* **WORK TASK**
The reply consists of one number only: how many lines in the listing below contain the word "none".

* **DATA SHOWN**

────────────────

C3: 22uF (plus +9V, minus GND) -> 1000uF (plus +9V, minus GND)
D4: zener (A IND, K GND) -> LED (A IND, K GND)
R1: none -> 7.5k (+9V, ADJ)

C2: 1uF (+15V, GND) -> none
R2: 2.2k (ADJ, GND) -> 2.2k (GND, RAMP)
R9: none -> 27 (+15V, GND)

────────────────

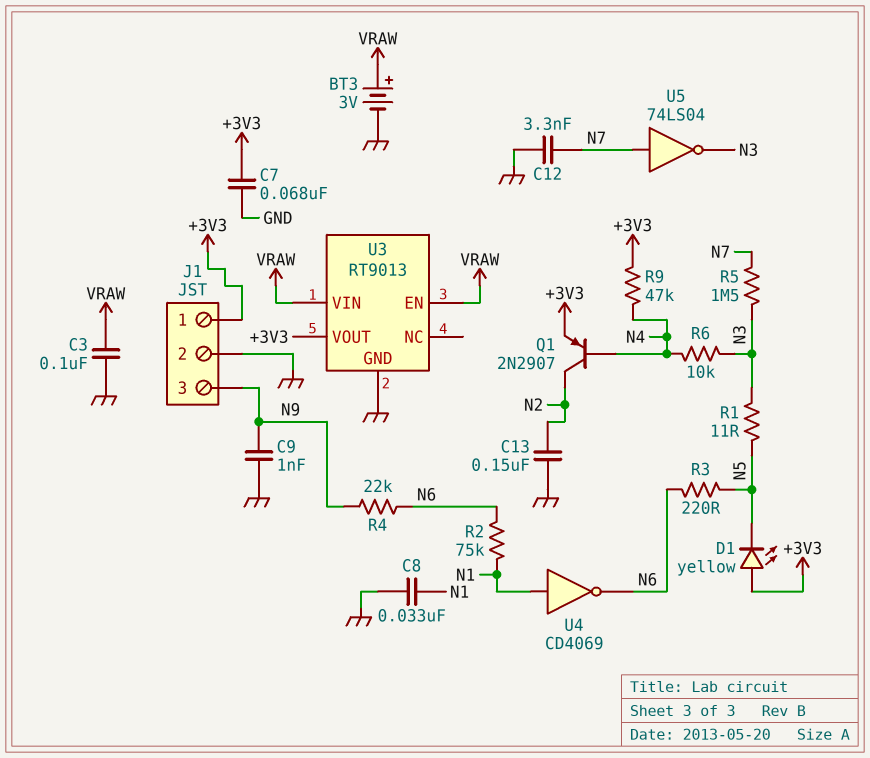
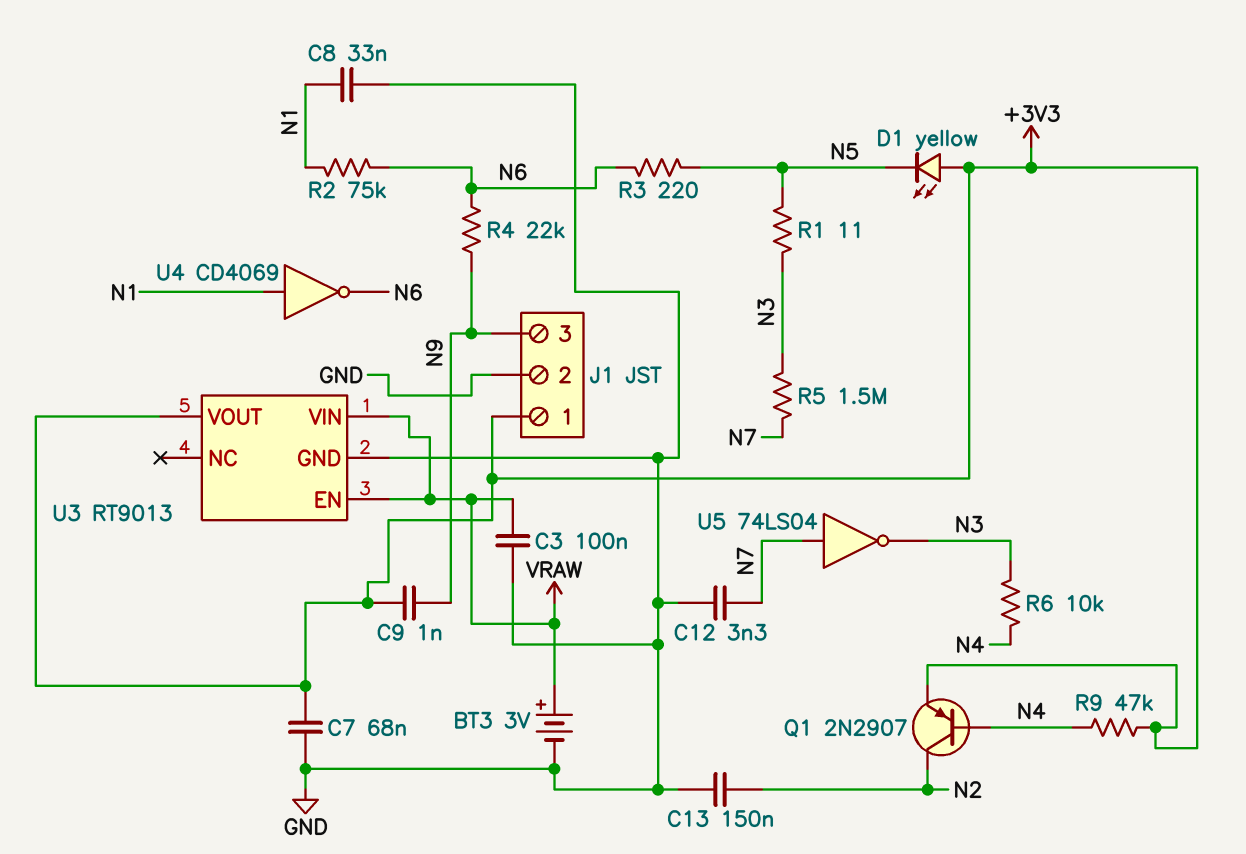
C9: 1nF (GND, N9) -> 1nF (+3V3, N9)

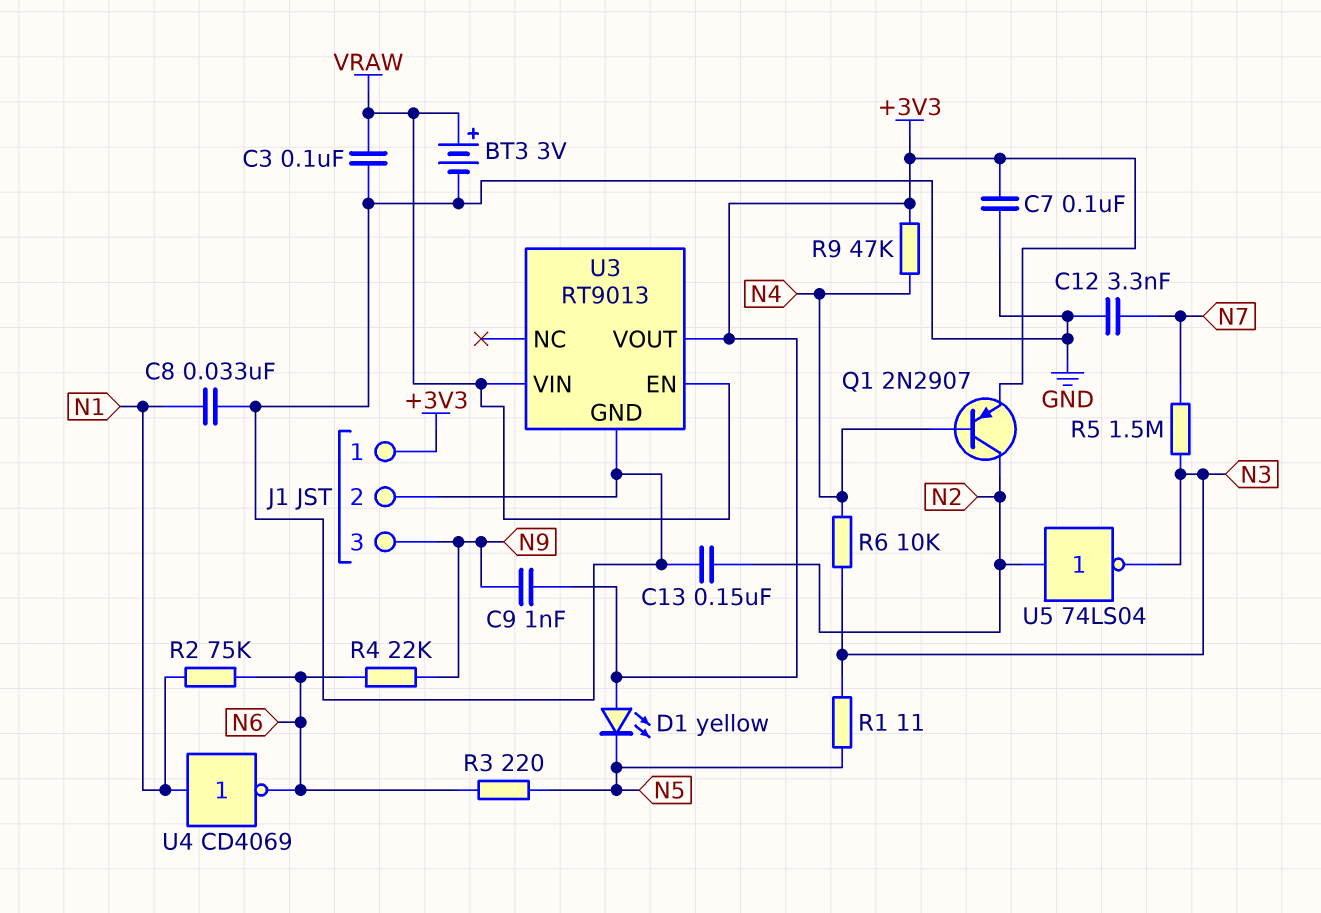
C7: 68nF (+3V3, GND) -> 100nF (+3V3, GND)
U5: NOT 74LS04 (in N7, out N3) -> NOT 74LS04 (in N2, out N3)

────────────────

* **TASK RESPONSE**
3